Your objective - What needs reproducing is the run of lines in the data below starting at the line with "(134, 164) = (119, 449): pink hammer -> none" and ending at the line with "camera: 135 degrees left, 0 degrees up", both ends included. Copy it exactly, without pictures, and add nothing.

Available data -
____________
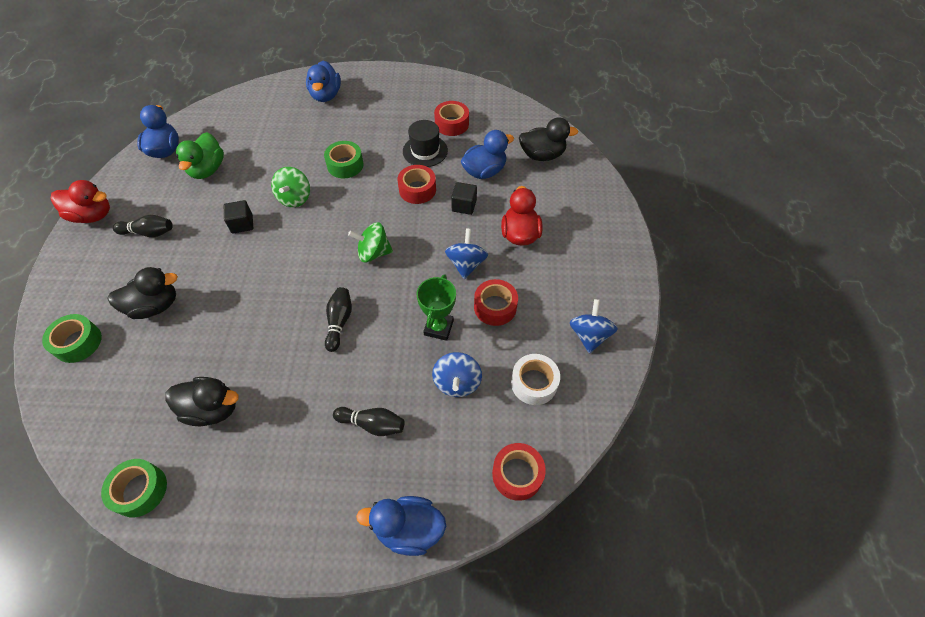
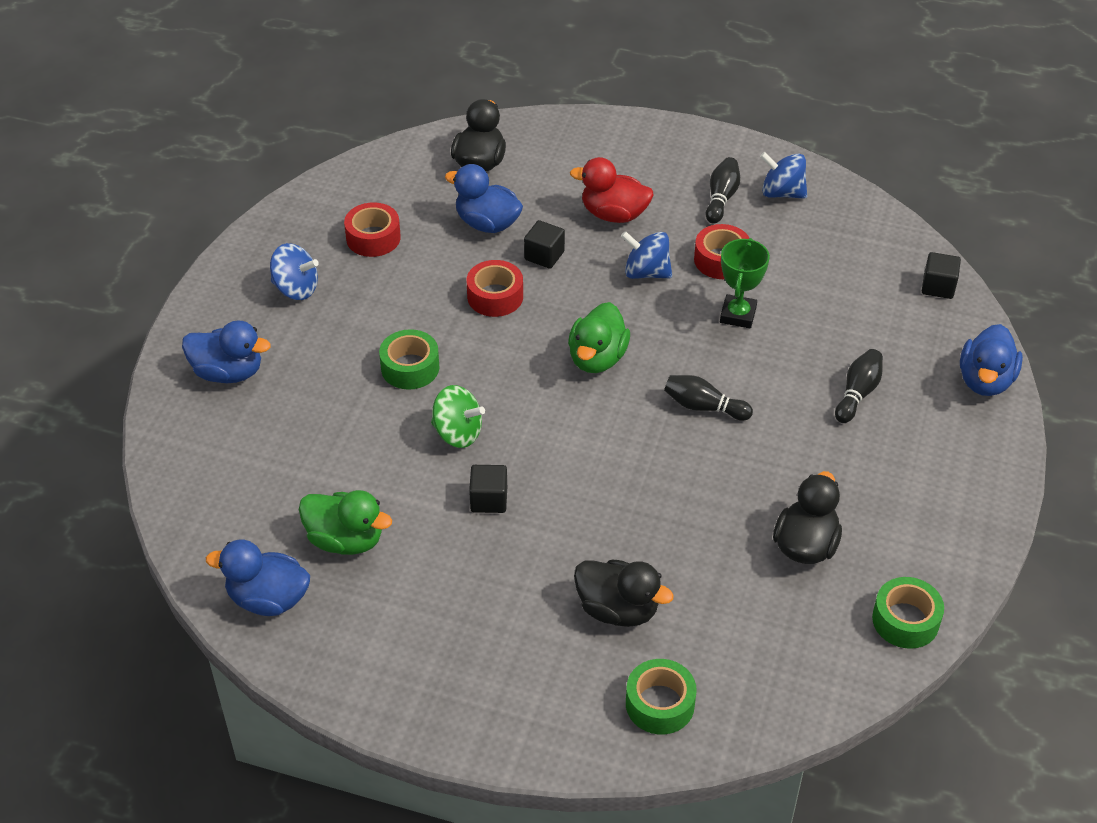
camera: 75 degrees left, 10 degrees down
(92, 215) = (392, 702): red duck -> none
(149, 233) = (464, 620): black bowling pin -> black bowling pin (721, 198)
(155, 306) = (618, 609): black duck -> black duck turned 120 degrees clockwise
(373, 253) = (597, 358): green spinning top -> green duck
(425, 151) = (419, 276): black hat -> none
(438, 327) = (738, 315): green trophy -> green trophy turned 75 degrees clockwise
(457, 382) = (818, 312): blue spinning top -> blue spinning top (296, 289)
(484, 171) = (487, 223): blue duck -> blue duck turned 45 degrees counterclockwise
(517, 474) = (938, 287): red tape -> black cube
(534, 383) = (833, 250): white tape -> none

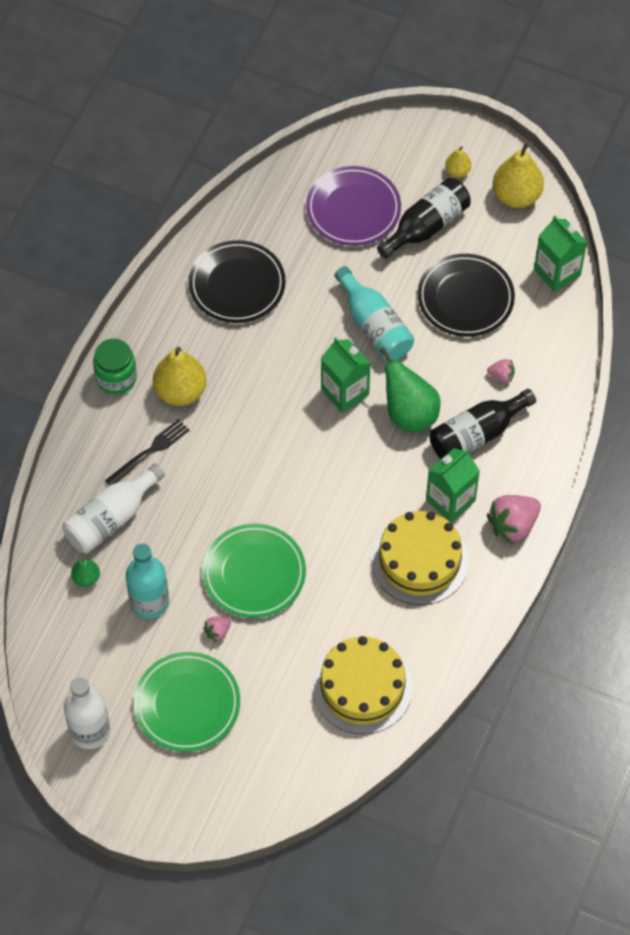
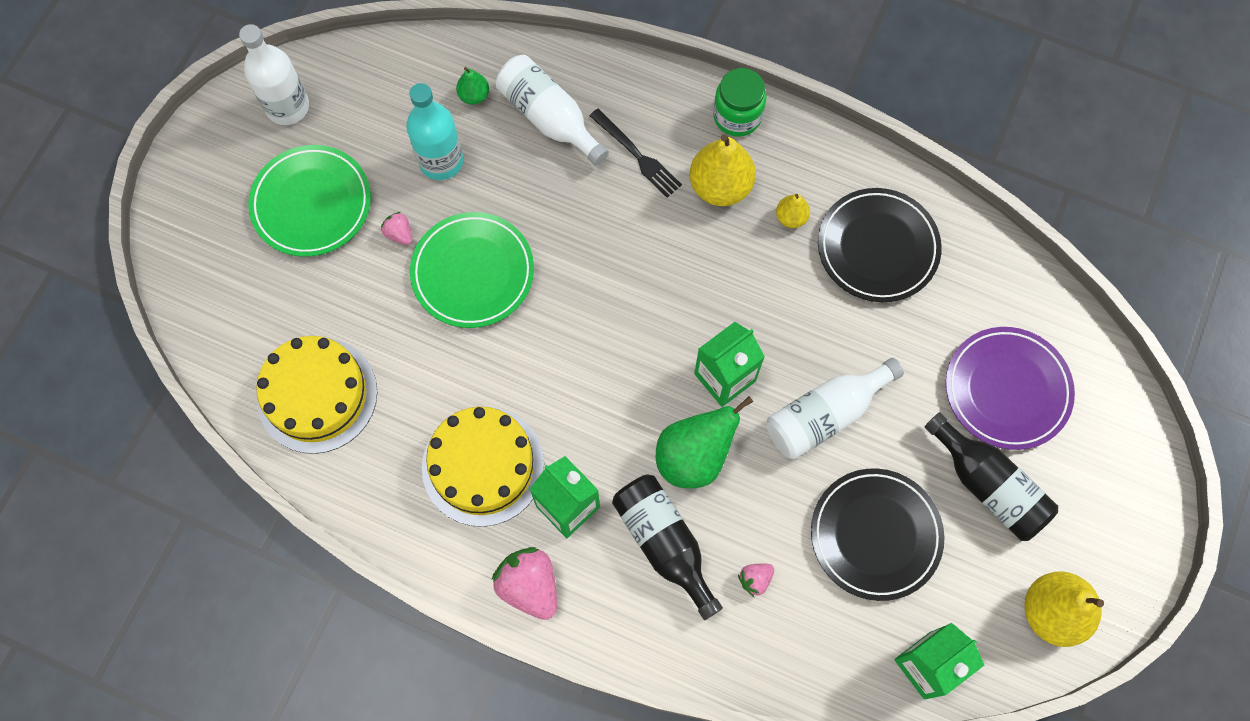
camera: 90 degrees right, 10 degrees up
(374, 326) = (825, 415): turquoise bottle -> white bottle
(457, 171) = (1084, 530): yellow pear -> yellow pear (791, 217)
(501, 376) = (755, 579): pink strawberry -> pink strawberry turned 45 degrees clockwise

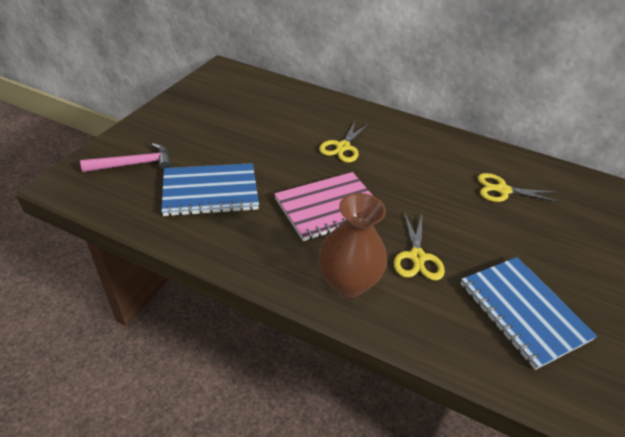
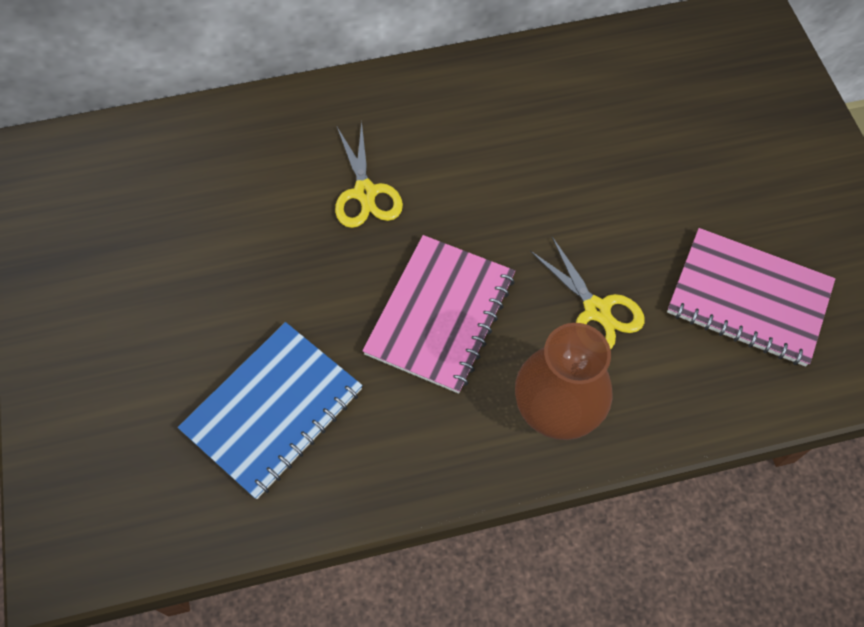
camera: 35 degrees left, 20 degrees up
(134, 164) = (119, 449): pink hammer -> none
(502, 190) = (608, 122): yellow scissors -> none
(523, 311) = (748, 298): blue notebook -> pink notebook

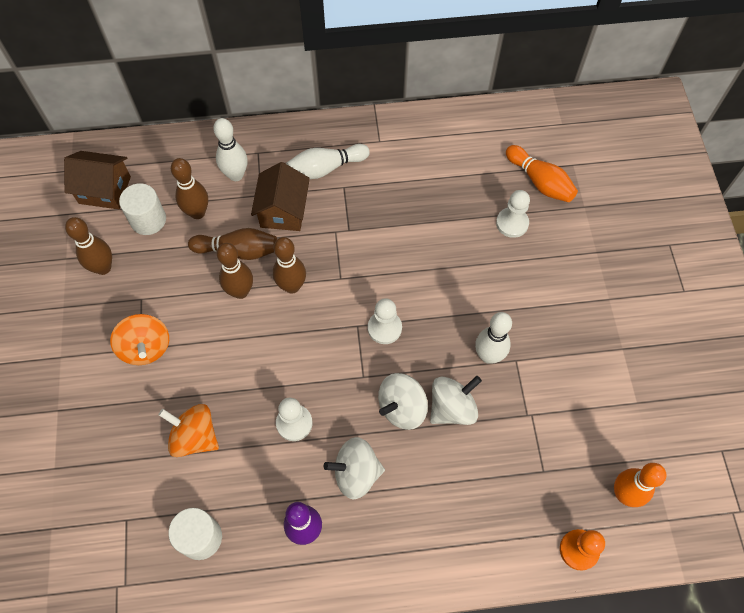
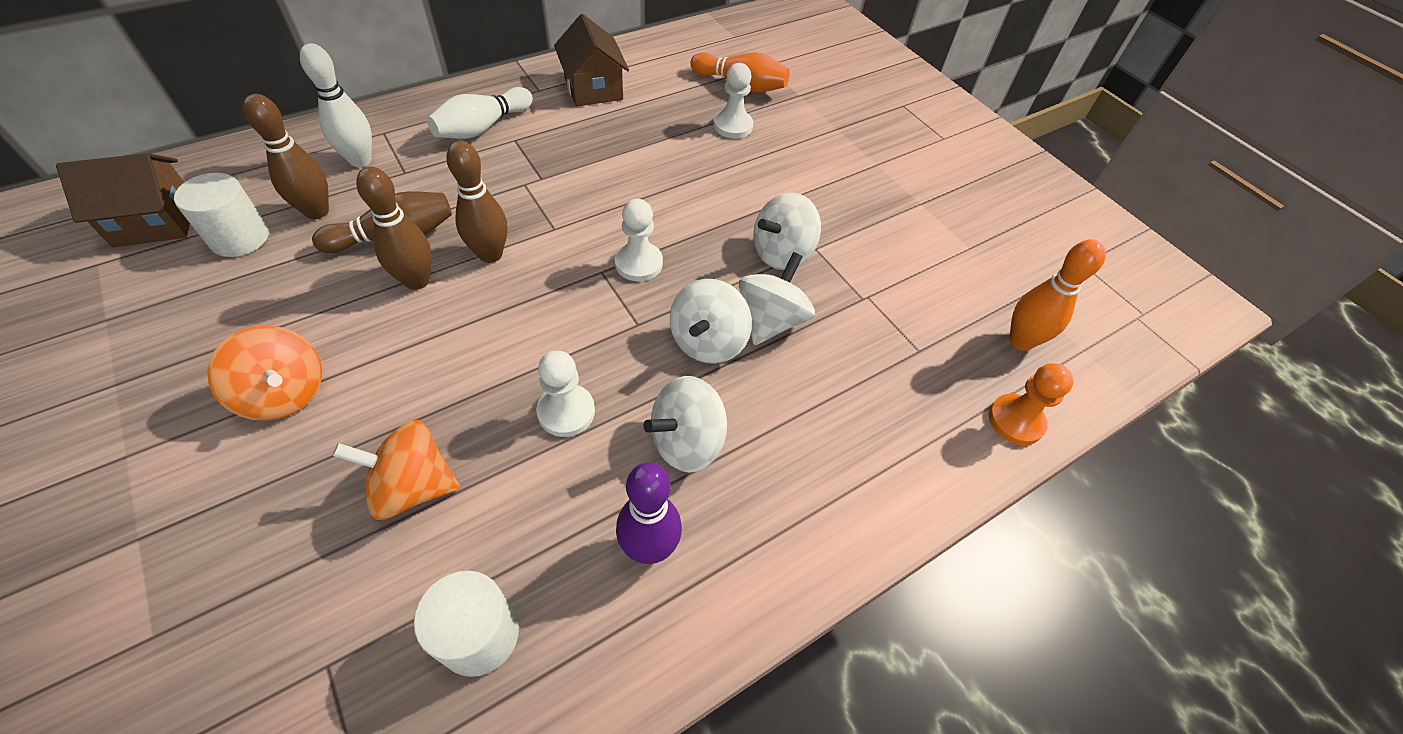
camera: 30 degrees left, 10 degrees down
(103, 268) = (177, 313): brown bowling pin -> none
(283, 211) = (443, 180): brown house -> brown house (593, 88)
(488, 356) = (781, 253): white bowling pin -> white spinning top

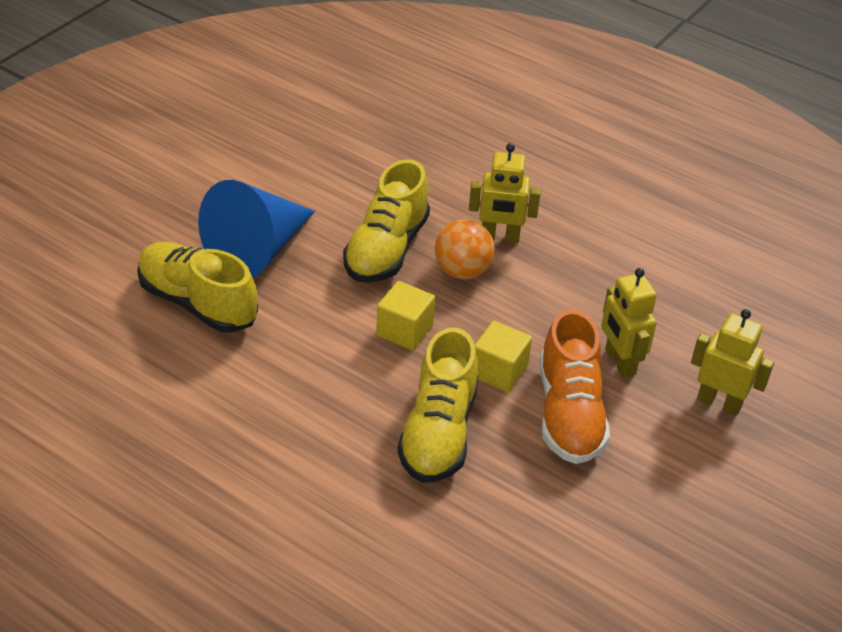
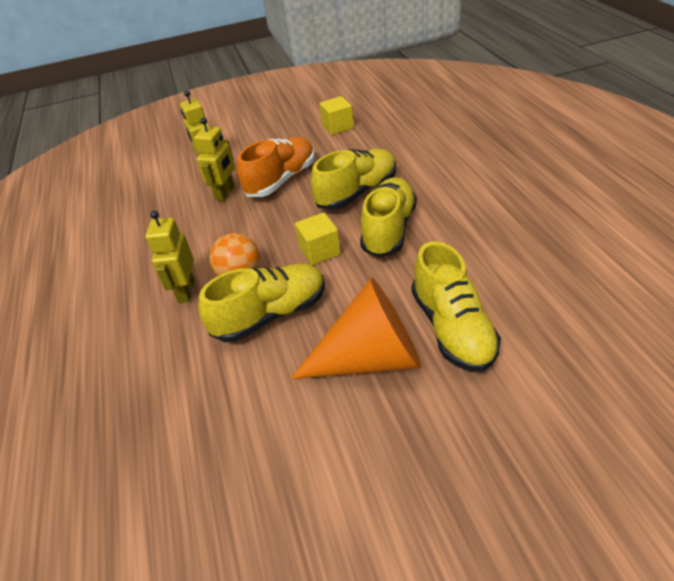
camera: 135 degrees left, 0 degrees up
(258, 250) = (370, 358): blue cone -> orange cone
(346, 389) = (389, 229): none -> yellow shoe
(499, 371) = (291, 210): yellow cube -> yellow cube (337, 126)
(500, 237) = (186, 291): yellow robot -> yellow robot turned 135 degrees counterclockwise

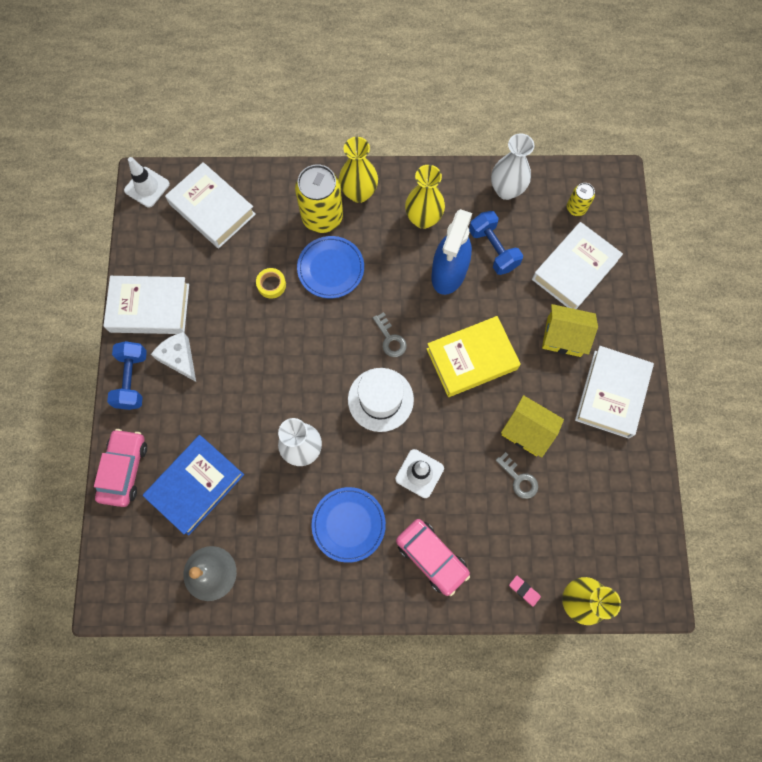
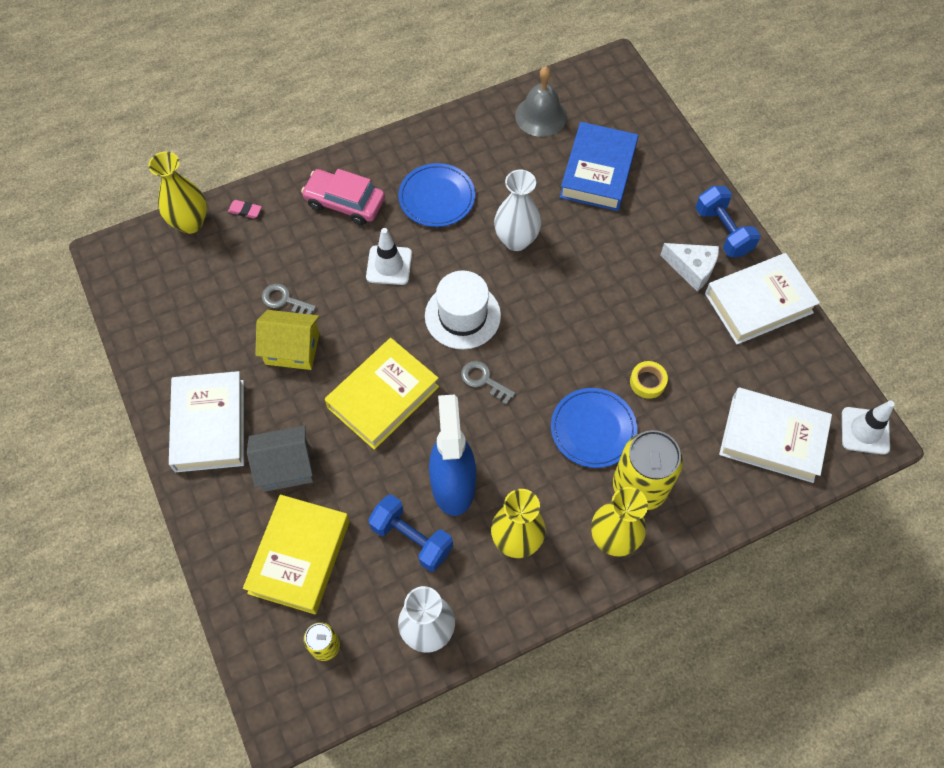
camera: 155 degrees right, 10 degrees down
(124, 469) = (673, 158): pink car -> none
(563, 337) = (285, 466): yellow house -> grey house
(574, 270) = (299, 556): white book -> yellow book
____________
Solution for this problem -
(134, 164) = (119, 449): pink hammer -> none
(502, 190) = (608, 122): yellow scissors -> none
(523, 311) = (748, 298): blue notebook -> pink notebook

camera: 30 degrees left, 10 degrees down
(103, 268) = (177, 313): brown bowling pin -> none
(283, 211) = (443, 180): brown house -> brown house (593, 88)
(488, 356) = (781, 253): white bowling pin -> white spinning top

camera: 135 degrees left, 0 degrees up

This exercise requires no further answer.